What to do:
The answer must consist of every line from the entries that holds the word "orange".

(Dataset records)

---

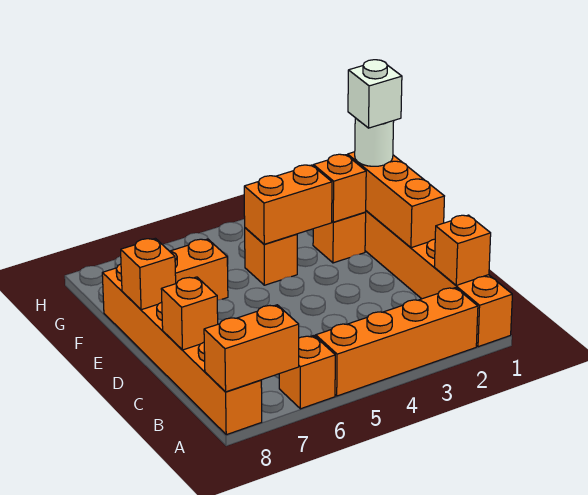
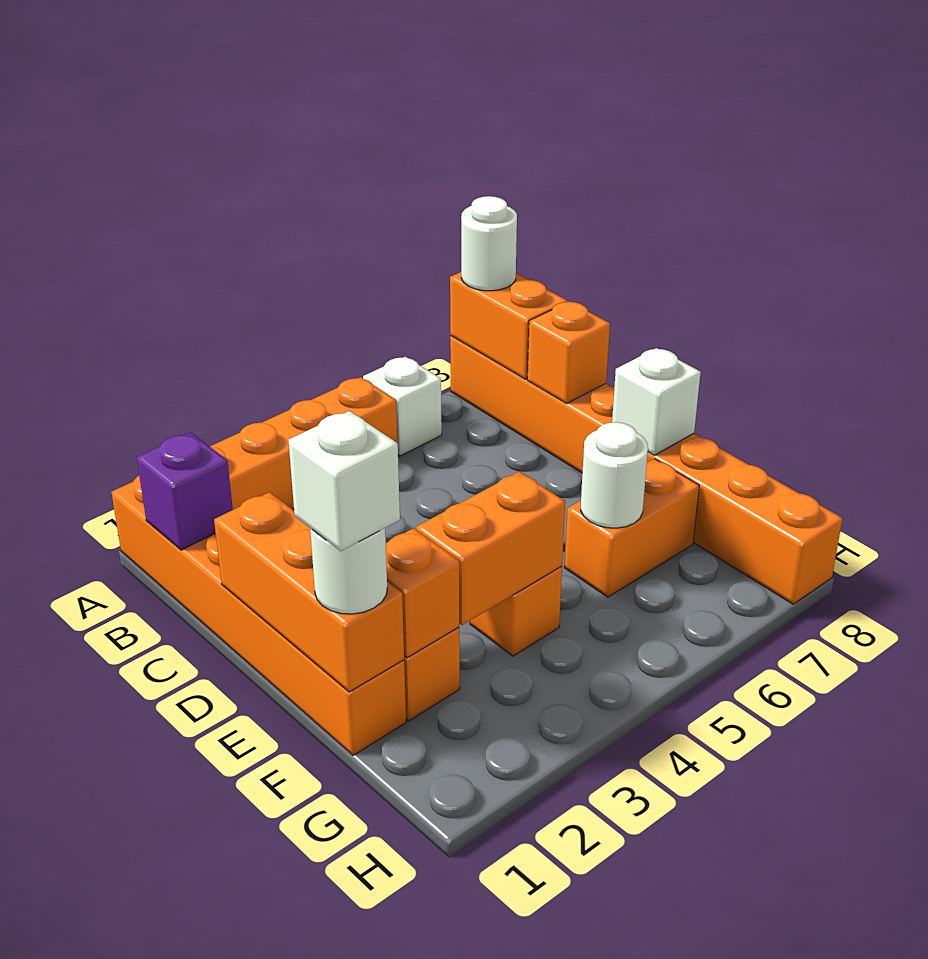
orange brick A6 level 1 -> white brick A6 level 1
orange brick A7:A8 level 2 -> orange brick A8:B8 level 2
orange brick A8:F8 level 1 -> orange brick A8:H8 level 1
none -> white round brick A8 level 3
orange brick B1 level 2 -> purple brick B1 level 2
orange brick E8 level 2 -> white brick E8 level 2
none -> white round brick F6 level 2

---

Solution to this problem:
orange brick A6 level 1 -> white brick A6 level 1
orange brick A7:A8 level 2 -> orange brick A8:B8 level 2
orange brick A8:F8 level 1 -> orange brick A8:H8 level 1
orange brick B1 level 2 -> purple brick B1 level 2
orange brick E8 level 2 -> white brick E8 level 2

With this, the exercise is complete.